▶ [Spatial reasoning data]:
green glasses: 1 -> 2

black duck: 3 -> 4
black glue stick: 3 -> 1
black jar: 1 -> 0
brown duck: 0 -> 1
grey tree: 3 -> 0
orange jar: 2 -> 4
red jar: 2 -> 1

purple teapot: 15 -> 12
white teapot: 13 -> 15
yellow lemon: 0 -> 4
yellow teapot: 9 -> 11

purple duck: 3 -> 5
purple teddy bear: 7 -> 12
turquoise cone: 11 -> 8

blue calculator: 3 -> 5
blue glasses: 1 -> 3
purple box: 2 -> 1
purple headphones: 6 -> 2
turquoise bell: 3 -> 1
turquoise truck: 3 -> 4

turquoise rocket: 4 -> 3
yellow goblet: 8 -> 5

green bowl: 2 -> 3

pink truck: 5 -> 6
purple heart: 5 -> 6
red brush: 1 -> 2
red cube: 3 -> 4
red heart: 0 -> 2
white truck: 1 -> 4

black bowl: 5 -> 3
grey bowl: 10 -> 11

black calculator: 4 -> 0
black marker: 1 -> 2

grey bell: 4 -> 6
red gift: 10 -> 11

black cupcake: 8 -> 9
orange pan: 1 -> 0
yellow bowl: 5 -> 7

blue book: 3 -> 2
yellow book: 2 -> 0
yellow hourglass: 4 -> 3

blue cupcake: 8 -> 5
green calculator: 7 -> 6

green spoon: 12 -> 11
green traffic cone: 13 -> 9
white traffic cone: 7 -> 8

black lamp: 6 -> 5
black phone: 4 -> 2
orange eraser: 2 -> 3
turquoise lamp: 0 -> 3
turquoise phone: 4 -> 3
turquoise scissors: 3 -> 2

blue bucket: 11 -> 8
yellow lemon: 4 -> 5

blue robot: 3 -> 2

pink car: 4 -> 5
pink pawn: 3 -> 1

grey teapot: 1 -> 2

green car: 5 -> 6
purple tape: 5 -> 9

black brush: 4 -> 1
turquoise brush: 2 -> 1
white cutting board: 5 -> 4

▶ [REQUIRED WORK]: Copy out only the lines running from the beginning of the data to the line with "purple duck: 3 -> 5", both ends included.

▶ [ANSWER]:
green glasses: 1 -> 2

black duck: 3 -> 4
black glue stick: 3 -> 1
black jar: 1 -> 0
brown duck: 0 -> 1
grey tree: 3 -> 0
orange jar: 2 -> 4
red jar: 2 -> 1

purple teapot: 15 -> 12
white teapot: 13 -> 15
yellow lemon: 0 -> 4
yellow teapot: 9 -> 11

purple duck: 3 -> 5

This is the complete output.